[Data for this task]
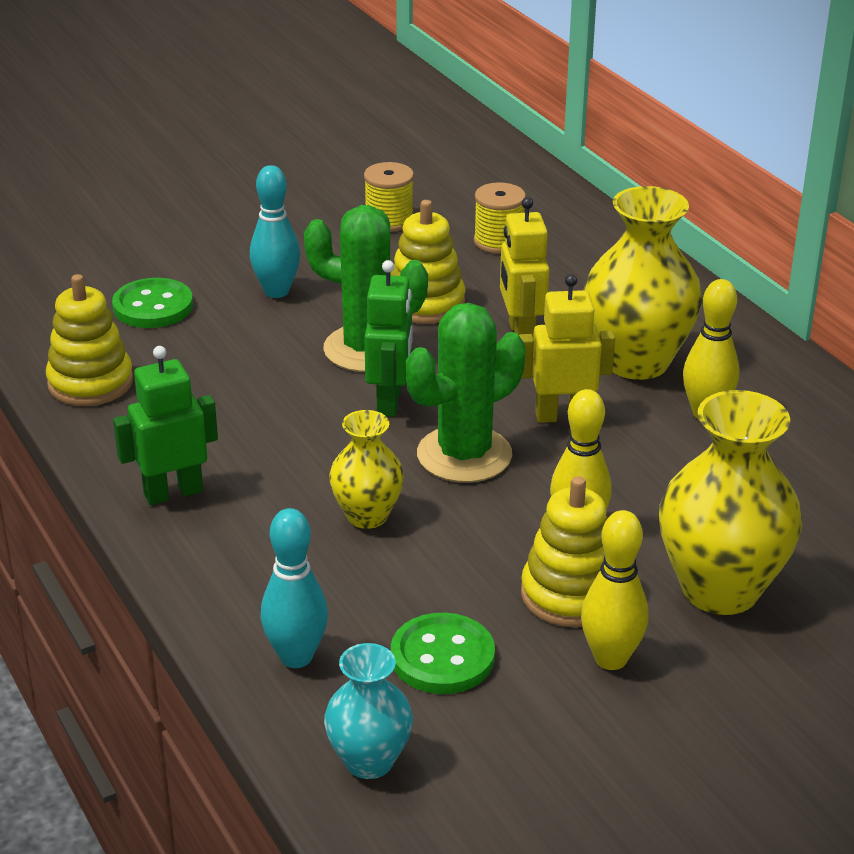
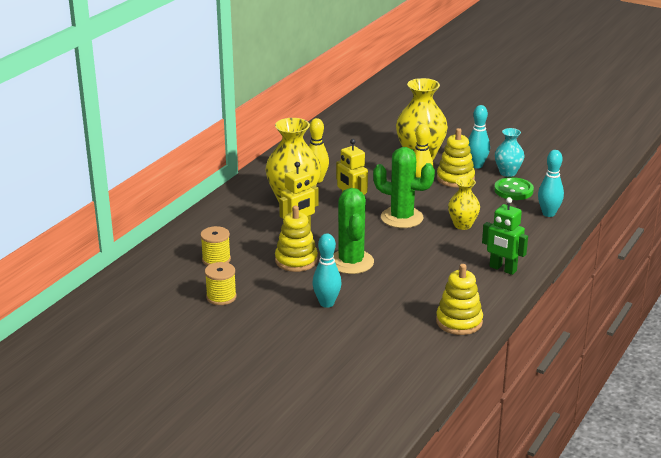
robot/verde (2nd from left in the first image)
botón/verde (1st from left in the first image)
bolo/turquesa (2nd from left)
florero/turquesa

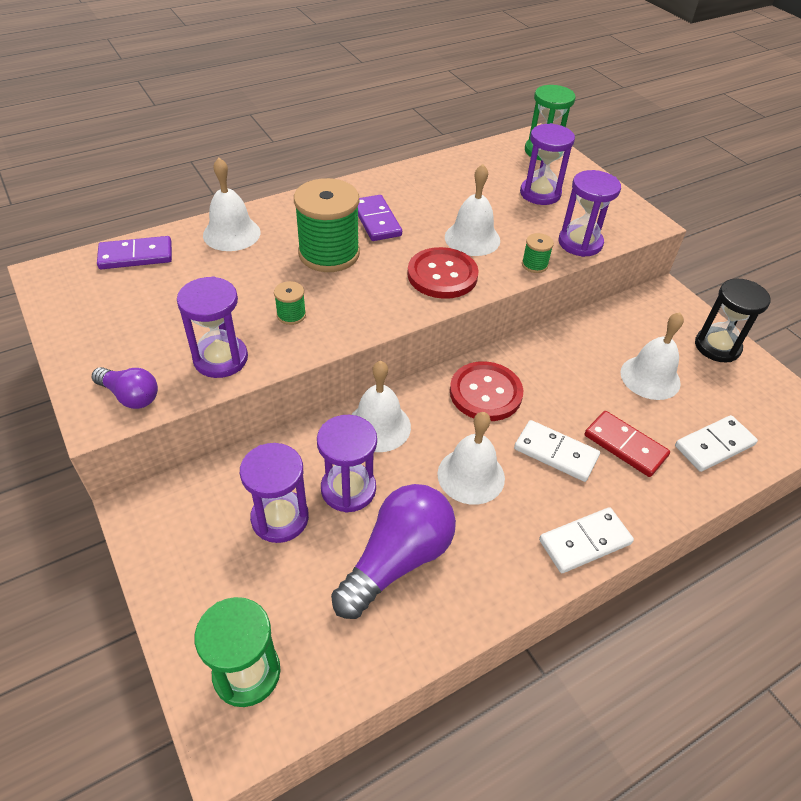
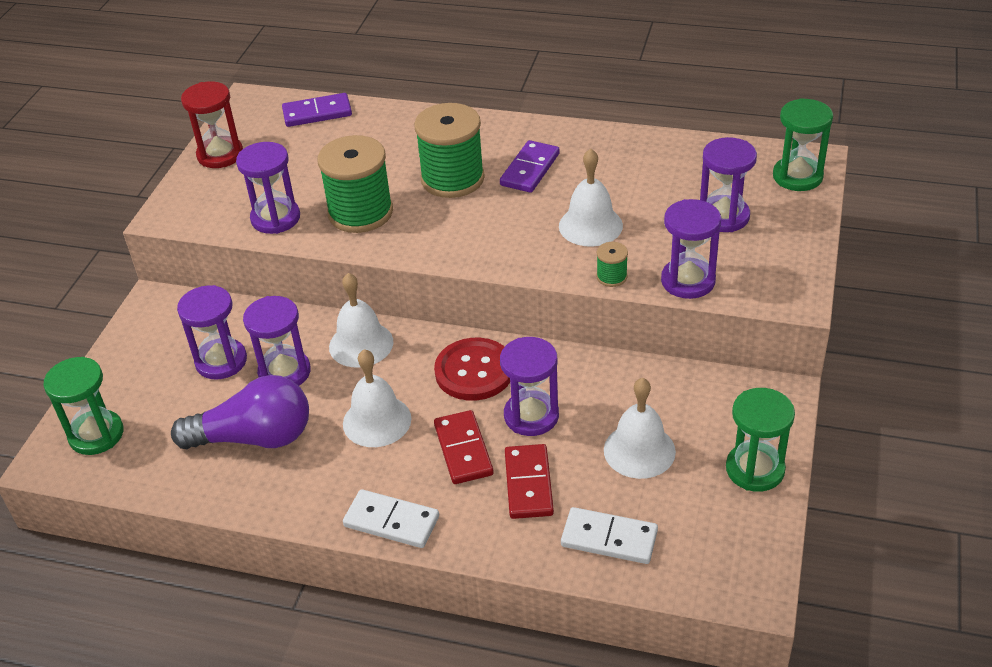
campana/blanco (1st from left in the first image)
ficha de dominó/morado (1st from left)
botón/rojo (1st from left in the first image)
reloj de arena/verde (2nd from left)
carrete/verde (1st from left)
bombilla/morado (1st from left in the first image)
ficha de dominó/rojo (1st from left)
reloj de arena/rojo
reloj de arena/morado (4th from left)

[Your objective] Would you set down each line of the listing above exactly, apart from the pictures?

[Response]
robot/verde (2nd from left in the first image)
botón/verde (1st from left in the first image)
bolo/turquesa (2nd from left)
florero/turquesa

campana/blanco (1st from left in the first image)
ficha de dominó/morado (1st from left)
botón/rojo (1st from left in the first image)
reloj de arena/verde (2nd from left)
carrete/verde (1st from left)
bombilla/morado (1st from left in the first image)
ficha de dominó/rojo (1st from left)
reloj de arena/rojo
reloj de arena/morado (4th from left)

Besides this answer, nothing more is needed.